[Version comparison data]
Segment Open

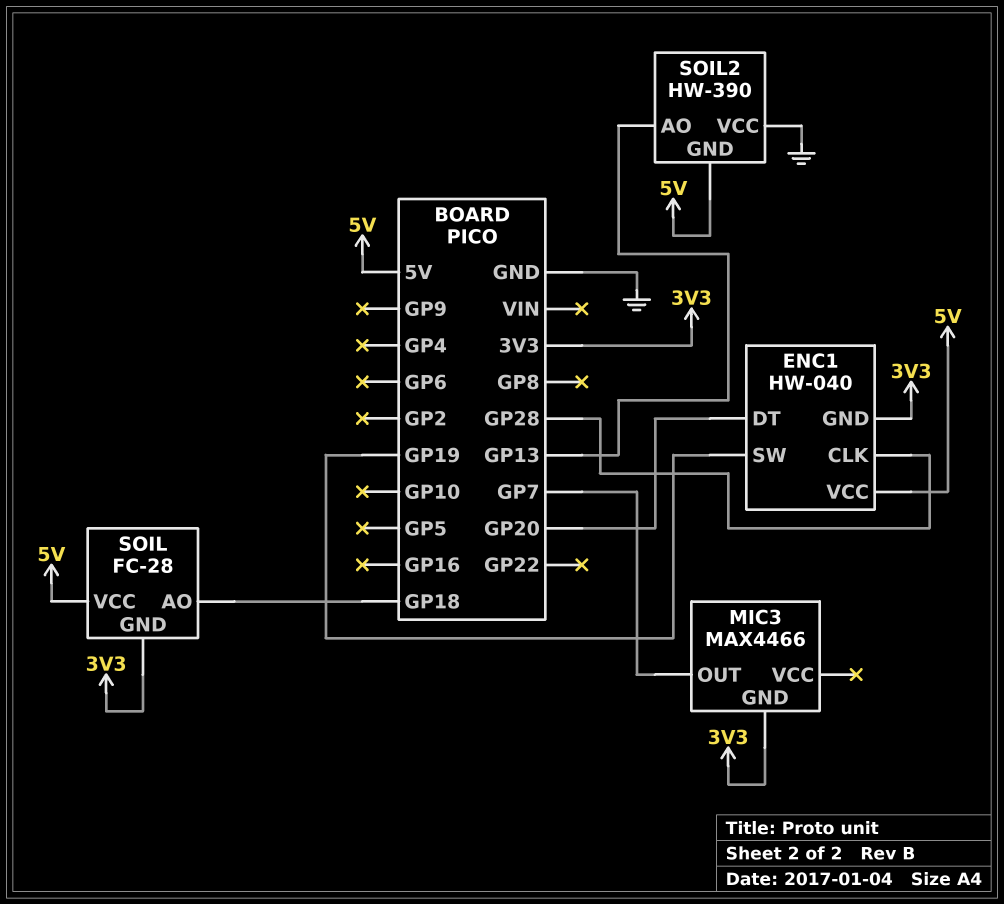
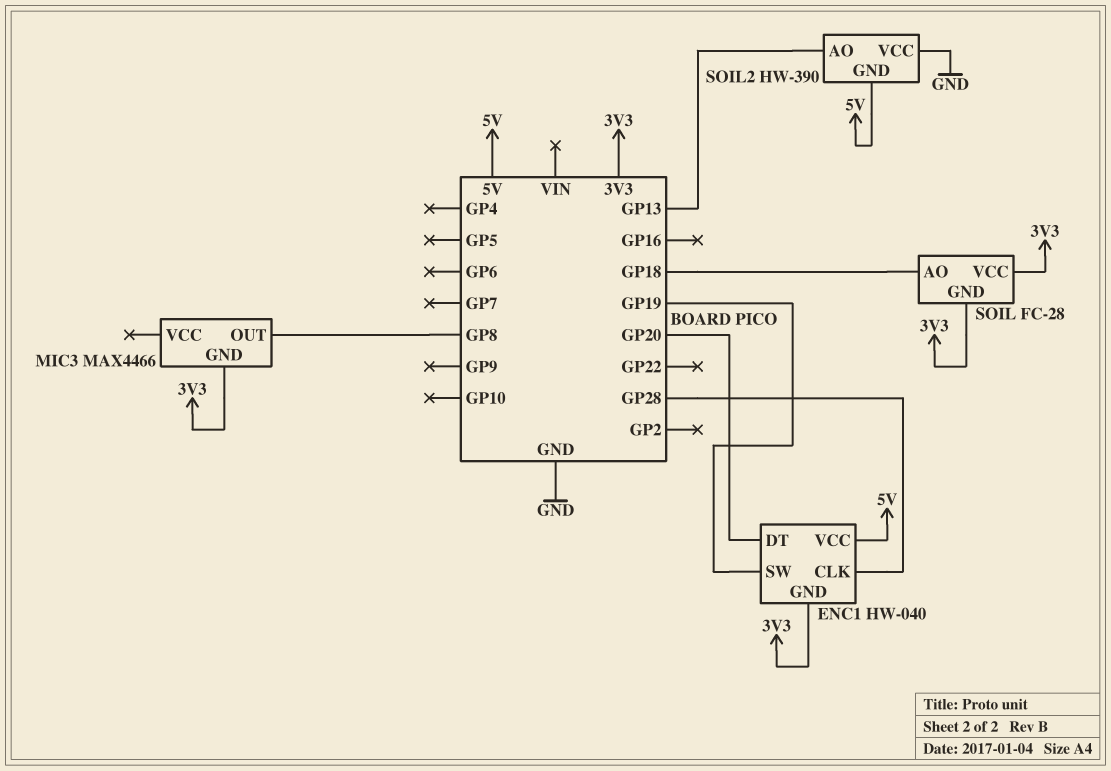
MIC3 pin OUT: GP7 -> GP8
SOIL pin VCC: 5V -> 3V3

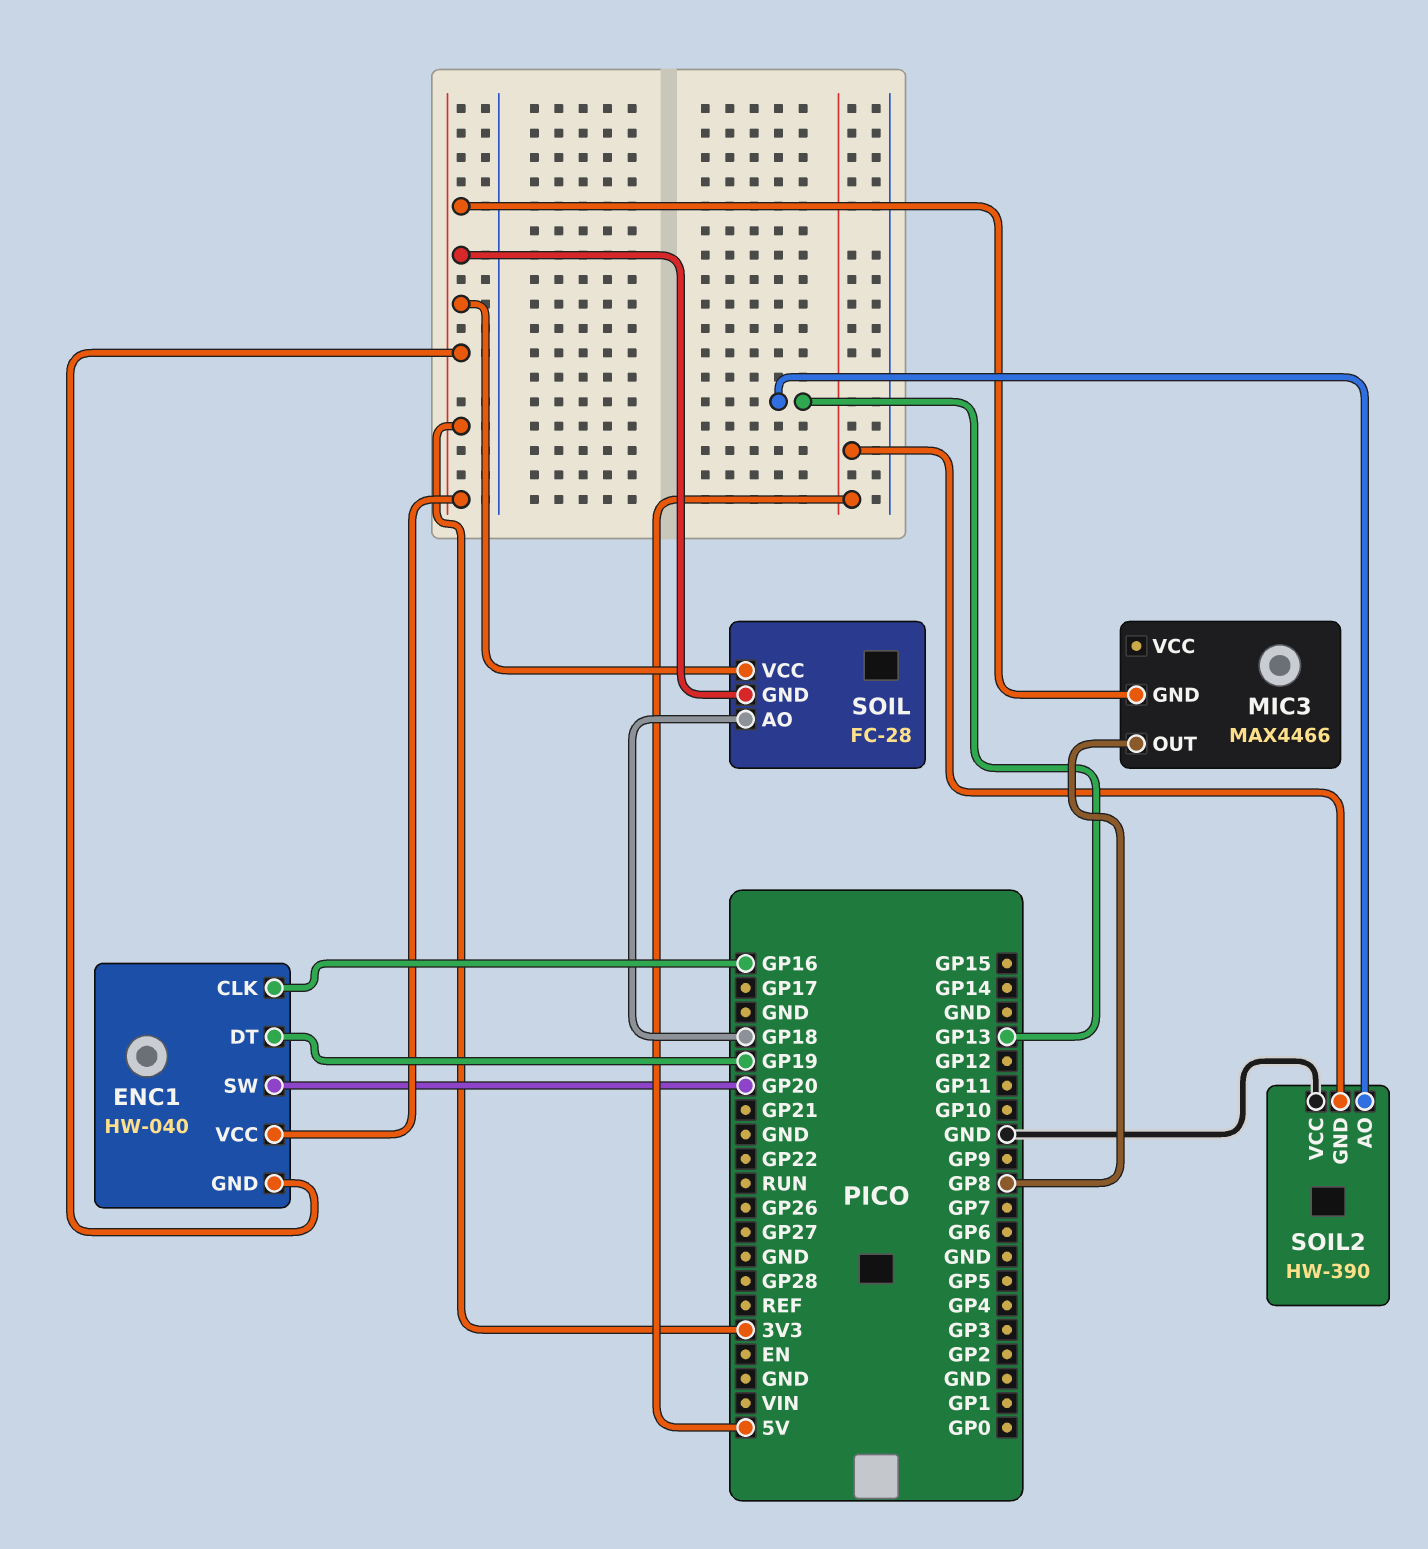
ENC1 pin CLK: GP28 -> GP16
ENC1 pin DT: GP20 -> GP19
ENC1 pin SW: GP19 -> GP20
ENC1 pin VCC: 5V -> 3V3

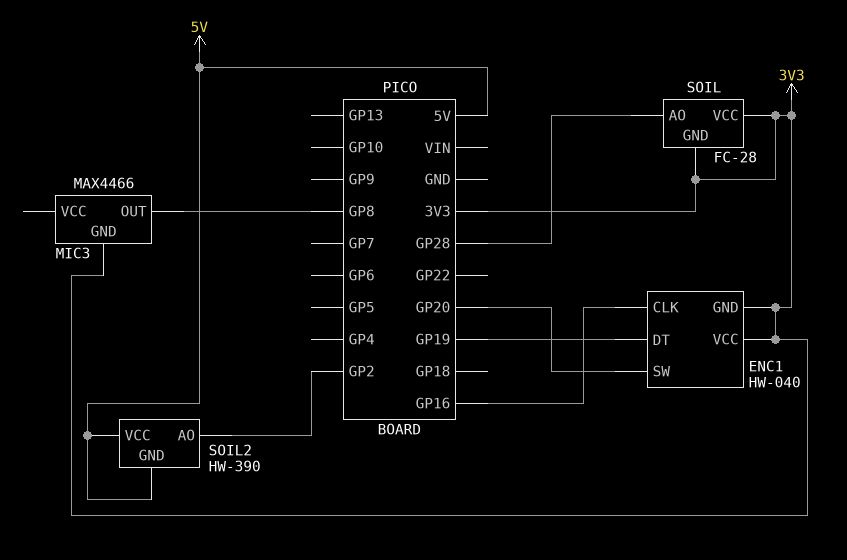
SOIL pin AO: GP18 -> GP28
SOIL2 pin AO: GP13 -> GP2
SOIL2 pin VCC: GND -> 5V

Segment Closed

Exercise requirements: An exact reproduction of the data is needed, with no pictures included.

Worked solution:
MIC3 pin OUT: GP7 -> GP8
SOIL pin VCC: 5V -> 3V3

ENC1 pin CLK: GP28 -> GP16
ENC1 pin DT: GP20 -> GP19
ENC1 pin SW: GP19 -> GP20
ENC1 pin VCC: 5V -> 3V3

SOIL pin AO: GP18 -> GP28
SOIL2 pin AO: GP13 -> GP2
SOIL2 pin VCC: GND -> 5V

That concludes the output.